## Dataset entries
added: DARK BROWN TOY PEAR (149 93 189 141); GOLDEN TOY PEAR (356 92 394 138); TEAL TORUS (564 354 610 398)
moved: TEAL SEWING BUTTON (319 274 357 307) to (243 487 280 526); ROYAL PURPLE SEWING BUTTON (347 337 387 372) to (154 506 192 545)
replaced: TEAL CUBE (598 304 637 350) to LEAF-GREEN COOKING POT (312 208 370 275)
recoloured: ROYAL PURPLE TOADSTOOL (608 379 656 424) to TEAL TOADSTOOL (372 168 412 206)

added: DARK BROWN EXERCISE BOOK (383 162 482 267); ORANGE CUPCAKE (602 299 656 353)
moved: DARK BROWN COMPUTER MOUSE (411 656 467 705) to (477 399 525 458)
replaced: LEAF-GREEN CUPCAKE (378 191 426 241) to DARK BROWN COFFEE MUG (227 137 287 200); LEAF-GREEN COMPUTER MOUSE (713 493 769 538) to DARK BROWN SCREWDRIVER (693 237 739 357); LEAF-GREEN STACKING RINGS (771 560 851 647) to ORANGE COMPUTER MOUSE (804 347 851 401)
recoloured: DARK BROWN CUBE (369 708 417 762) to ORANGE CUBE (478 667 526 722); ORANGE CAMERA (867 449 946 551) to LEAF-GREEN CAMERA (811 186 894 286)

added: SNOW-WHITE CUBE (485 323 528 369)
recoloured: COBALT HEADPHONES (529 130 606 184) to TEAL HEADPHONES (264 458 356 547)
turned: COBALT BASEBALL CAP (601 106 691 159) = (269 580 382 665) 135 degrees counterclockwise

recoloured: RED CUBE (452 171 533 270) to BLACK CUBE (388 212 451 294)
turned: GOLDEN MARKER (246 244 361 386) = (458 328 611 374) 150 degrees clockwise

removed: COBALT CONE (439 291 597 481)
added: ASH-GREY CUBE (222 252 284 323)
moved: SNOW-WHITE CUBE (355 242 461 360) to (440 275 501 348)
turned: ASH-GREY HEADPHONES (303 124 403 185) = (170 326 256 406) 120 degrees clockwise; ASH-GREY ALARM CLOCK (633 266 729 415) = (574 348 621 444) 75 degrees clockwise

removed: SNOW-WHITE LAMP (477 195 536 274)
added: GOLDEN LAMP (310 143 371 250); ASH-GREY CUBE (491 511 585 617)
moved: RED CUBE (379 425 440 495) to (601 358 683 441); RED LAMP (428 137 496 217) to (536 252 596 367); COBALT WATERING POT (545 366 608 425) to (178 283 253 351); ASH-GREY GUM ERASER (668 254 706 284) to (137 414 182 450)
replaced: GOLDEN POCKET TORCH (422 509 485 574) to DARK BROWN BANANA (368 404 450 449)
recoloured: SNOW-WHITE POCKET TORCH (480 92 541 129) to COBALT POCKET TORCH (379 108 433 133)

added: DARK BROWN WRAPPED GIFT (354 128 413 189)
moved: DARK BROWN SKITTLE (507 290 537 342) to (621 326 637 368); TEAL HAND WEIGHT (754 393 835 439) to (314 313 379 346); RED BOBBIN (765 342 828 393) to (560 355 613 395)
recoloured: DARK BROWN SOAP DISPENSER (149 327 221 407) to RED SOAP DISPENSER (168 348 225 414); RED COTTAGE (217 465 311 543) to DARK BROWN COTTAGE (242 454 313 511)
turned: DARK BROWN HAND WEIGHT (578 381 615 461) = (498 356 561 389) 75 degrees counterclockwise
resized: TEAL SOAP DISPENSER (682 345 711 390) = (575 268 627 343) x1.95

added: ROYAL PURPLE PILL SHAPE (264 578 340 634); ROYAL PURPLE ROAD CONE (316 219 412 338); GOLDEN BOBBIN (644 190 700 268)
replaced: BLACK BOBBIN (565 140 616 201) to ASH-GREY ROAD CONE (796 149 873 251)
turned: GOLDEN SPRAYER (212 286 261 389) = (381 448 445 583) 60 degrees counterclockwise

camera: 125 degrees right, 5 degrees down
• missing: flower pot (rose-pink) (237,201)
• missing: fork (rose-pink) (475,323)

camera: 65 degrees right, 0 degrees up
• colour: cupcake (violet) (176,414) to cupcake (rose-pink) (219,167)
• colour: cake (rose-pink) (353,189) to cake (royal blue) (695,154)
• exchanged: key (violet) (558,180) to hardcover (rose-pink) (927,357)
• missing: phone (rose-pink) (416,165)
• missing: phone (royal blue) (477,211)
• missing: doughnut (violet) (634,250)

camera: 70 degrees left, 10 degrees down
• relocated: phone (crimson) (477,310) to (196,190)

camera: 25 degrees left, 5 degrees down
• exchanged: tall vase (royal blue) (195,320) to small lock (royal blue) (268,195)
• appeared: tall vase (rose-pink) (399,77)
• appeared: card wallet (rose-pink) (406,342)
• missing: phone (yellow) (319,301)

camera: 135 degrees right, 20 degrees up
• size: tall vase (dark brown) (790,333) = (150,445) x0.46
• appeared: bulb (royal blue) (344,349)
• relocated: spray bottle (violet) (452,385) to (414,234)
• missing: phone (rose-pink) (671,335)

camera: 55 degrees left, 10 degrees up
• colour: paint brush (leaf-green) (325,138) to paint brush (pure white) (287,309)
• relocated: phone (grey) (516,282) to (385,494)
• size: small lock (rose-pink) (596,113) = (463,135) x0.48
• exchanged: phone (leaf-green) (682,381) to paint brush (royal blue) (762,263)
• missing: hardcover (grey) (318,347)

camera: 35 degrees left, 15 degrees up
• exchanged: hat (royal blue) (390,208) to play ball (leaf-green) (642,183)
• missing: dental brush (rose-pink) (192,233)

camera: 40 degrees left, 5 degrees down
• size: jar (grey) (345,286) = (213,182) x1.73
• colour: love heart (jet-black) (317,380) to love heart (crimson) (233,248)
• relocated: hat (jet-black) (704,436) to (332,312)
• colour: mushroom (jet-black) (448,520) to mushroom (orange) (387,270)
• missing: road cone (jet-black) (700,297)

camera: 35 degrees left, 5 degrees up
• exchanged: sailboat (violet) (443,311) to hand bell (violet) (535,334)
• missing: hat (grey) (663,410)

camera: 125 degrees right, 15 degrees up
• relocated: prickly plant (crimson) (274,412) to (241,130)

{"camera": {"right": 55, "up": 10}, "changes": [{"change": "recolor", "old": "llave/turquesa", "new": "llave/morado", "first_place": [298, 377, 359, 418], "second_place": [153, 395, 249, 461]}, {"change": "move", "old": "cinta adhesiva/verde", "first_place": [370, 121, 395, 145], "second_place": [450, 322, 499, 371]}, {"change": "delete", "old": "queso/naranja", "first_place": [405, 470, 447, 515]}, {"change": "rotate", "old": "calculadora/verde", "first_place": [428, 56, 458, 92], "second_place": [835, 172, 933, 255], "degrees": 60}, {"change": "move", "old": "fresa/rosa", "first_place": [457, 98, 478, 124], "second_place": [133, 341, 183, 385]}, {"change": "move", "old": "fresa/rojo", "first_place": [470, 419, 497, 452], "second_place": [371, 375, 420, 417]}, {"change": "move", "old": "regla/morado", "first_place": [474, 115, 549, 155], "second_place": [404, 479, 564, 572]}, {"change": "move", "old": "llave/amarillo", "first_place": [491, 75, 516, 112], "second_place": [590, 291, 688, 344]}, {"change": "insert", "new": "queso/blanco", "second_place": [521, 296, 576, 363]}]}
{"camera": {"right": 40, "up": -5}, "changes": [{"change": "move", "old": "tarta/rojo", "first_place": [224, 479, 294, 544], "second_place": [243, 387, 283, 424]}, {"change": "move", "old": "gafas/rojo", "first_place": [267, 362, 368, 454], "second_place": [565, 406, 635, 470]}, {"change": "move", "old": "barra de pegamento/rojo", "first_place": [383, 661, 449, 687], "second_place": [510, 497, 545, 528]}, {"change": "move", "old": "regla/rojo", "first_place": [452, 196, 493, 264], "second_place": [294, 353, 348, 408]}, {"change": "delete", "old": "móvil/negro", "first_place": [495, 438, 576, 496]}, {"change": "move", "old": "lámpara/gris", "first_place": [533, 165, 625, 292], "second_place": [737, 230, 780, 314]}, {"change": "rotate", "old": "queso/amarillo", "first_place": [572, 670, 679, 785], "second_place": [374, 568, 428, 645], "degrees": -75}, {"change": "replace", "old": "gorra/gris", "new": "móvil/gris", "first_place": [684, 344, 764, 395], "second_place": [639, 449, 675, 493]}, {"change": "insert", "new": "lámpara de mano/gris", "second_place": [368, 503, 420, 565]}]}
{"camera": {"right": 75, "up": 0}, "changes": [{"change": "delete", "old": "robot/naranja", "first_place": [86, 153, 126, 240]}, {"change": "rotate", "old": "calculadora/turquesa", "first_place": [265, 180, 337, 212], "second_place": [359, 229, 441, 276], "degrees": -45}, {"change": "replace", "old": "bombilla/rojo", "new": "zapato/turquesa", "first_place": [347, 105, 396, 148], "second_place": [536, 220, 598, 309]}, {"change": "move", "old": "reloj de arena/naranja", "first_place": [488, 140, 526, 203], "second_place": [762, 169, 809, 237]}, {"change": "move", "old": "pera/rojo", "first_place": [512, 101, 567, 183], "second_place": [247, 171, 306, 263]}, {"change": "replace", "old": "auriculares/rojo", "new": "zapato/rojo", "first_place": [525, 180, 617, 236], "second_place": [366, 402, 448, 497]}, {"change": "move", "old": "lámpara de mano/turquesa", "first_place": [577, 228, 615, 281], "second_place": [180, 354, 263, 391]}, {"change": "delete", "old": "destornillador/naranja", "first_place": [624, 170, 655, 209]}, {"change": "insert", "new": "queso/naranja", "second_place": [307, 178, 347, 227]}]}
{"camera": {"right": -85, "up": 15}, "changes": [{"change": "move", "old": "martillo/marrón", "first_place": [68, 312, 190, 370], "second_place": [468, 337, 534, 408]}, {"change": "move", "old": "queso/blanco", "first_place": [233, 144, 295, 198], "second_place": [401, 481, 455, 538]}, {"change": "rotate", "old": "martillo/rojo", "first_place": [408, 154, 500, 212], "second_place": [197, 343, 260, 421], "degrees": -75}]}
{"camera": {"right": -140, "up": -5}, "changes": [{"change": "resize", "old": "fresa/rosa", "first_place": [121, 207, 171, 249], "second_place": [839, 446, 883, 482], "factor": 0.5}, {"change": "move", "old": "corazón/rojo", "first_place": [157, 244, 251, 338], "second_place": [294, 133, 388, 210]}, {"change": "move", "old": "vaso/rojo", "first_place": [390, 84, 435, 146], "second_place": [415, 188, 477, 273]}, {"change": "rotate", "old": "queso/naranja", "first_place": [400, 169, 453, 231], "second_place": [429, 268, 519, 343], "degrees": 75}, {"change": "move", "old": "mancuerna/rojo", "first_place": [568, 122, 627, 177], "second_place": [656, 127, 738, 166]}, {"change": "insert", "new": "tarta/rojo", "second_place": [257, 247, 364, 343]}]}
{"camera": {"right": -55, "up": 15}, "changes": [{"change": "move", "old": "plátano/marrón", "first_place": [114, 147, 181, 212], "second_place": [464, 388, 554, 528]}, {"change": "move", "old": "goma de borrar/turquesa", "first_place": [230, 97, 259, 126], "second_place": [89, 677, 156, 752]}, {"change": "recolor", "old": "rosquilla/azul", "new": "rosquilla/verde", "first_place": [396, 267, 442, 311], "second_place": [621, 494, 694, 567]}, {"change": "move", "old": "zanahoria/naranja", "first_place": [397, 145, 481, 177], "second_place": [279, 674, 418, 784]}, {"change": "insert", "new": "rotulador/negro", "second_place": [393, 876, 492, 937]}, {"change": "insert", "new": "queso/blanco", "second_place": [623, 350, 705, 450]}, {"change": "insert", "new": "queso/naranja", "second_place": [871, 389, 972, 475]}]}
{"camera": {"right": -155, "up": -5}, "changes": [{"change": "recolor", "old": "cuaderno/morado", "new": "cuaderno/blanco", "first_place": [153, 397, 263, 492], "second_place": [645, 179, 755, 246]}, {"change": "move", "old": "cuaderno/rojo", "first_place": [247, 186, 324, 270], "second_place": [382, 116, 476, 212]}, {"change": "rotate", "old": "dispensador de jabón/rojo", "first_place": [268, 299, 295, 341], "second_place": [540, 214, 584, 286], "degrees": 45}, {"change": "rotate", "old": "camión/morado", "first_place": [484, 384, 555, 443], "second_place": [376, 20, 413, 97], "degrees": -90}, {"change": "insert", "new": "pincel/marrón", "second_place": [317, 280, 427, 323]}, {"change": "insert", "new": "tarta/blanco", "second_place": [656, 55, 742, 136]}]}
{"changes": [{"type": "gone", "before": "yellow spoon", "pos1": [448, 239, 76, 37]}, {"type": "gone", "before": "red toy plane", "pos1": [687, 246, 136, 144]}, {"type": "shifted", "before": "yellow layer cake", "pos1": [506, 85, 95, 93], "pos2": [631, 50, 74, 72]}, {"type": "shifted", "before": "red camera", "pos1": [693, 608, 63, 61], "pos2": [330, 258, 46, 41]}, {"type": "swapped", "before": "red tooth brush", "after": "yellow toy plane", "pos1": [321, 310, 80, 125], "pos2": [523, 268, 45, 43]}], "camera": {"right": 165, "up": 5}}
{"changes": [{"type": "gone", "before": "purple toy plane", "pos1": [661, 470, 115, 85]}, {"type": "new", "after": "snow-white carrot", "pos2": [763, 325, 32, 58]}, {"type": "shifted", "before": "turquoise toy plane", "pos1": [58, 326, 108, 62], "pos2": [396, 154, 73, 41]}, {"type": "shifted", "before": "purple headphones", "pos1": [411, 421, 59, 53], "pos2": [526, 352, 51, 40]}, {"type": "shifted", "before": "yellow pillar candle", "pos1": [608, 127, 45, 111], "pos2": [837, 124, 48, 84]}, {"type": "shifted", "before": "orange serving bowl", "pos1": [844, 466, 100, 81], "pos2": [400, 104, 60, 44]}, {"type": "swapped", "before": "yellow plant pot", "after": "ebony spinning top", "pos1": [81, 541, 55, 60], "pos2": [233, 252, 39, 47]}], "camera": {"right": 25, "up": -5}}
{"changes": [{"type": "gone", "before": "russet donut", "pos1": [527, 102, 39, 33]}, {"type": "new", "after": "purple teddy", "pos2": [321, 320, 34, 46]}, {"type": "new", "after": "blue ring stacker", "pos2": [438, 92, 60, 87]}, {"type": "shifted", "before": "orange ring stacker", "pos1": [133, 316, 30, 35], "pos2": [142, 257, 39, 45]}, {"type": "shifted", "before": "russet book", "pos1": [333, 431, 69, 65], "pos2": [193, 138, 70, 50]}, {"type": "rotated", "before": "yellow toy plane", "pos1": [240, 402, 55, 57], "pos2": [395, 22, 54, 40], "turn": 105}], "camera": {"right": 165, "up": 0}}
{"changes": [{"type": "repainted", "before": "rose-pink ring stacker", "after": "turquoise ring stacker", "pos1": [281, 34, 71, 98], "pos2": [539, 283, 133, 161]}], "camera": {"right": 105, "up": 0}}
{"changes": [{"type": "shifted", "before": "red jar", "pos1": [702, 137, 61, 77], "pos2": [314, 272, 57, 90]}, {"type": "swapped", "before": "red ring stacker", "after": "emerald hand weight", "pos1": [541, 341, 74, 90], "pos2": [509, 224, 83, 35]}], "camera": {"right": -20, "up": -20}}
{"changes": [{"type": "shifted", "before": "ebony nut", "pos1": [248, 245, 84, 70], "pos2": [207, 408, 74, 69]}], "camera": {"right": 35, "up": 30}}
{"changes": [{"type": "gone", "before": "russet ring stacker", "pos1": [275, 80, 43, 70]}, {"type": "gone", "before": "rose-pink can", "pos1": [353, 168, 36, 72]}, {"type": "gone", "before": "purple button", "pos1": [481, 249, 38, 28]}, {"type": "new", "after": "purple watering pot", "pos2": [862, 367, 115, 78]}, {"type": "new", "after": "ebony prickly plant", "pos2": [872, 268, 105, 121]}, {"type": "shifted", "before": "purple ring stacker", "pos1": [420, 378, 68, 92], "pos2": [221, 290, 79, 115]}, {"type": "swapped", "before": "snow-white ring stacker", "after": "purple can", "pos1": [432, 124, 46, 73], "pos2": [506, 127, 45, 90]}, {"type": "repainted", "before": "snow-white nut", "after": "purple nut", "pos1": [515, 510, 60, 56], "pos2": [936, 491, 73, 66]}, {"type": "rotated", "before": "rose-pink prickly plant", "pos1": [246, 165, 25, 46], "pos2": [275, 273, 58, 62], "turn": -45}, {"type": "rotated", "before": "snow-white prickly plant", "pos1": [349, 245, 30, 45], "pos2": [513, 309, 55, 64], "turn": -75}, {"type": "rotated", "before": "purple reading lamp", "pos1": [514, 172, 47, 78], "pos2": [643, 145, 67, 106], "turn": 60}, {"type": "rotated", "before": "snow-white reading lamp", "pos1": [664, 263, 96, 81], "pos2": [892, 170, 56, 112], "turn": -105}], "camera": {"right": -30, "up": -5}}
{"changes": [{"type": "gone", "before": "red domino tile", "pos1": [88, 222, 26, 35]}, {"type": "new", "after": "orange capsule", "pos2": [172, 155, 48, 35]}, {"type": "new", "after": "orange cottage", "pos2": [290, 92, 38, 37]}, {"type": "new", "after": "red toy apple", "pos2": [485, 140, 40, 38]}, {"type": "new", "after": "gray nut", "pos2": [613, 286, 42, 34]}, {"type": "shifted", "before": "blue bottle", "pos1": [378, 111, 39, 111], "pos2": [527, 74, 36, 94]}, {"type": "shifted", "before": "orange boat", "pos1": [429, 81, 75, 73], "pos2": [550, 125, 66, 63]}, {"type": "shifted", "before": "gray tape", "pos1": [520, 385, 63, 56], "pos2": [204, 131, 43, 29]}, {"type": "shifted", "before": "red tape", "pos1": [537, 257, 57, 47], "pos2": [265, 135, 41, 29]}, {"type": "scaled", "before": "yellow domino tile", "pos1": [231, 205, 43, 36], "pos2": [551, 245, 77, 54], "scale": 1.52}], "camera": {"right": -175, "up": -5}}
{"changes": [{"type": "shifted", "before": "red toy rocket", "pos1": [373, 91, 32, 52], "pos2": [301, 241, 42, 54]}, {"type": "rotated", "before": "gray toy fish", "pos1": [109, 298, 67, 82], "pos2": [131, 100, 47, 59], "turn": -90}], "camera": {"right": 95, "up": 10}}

## What the task requires
The first line of the records and every line down to the line with "replaced: TEAL CUBE" must be quoted exactly; leave out all else.

## Answer
added: DARK BROWN TOY PEAR (149 93 189 141); GOLDEN TOY PEAR (356 92 394 138); TEAL TORUS (564 354 610 398)
moved: TEAL SEWING BUTTON (319 274 357 307) to (243 487 280 526); ROYAL PURPLE SEWING BUTTON (347 337 387 372) to (154 506 192 545)
replaced: TEAL CUBE (598 304 637 350) to LEAF-GREEN COOKING POT (312 208 370 275)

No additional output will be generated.